(TASK TO COMPLETE): Everything from the line with "red layer cake" to the final line of the records should be reproduced word for word, with both of those lines kept.
- - - - - - -
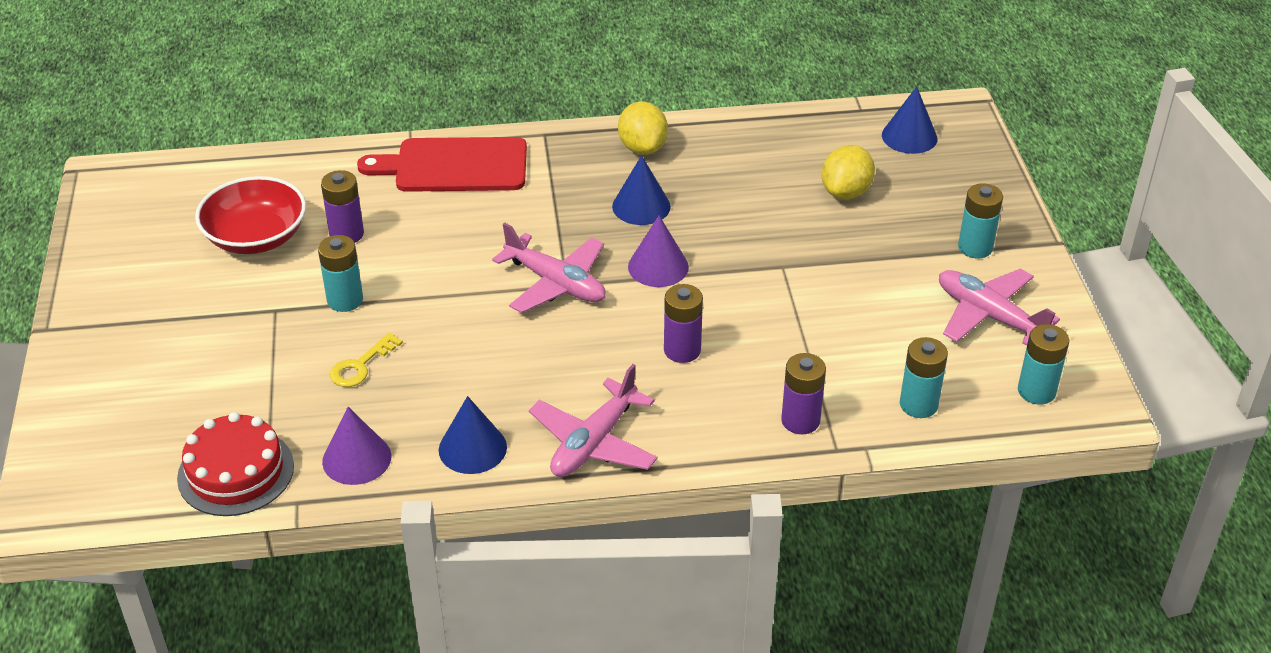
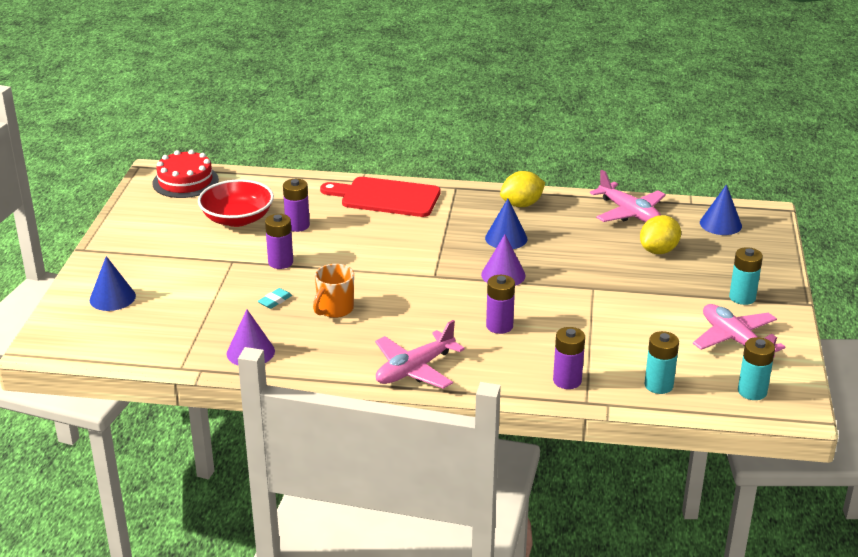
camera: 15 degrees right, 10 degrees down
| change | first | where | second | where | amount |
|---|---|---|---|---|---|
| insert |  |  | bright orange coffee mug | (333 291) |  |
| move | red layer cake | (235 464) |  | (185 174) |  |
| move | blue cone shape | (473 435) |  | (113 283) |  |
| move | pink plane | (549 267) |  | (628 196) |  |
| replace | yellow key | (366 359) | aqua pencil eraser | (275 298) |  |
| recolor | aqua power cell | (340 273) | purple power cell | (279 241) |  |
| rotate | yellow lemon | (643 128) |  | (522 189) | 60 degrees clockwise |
- - - - - - -
(TASK ANSWER):
| move | red layer cake | (235 464) |  | (185 174) |  |
| move | blue cone shape | (473 435) |  | (113 283) |  |
| move | pink plane | (549 267) |  | (628 196) |  |
| replace | yellow key | (366 359) | aqua pencil eraser | (275 298) |  |
| recolor | aqua power cell | (340 273) | purple power cell | (279 241) |  |
| rotate | yellow lemon | (643 128) |  | (522 189) | 60 degrees clockwise |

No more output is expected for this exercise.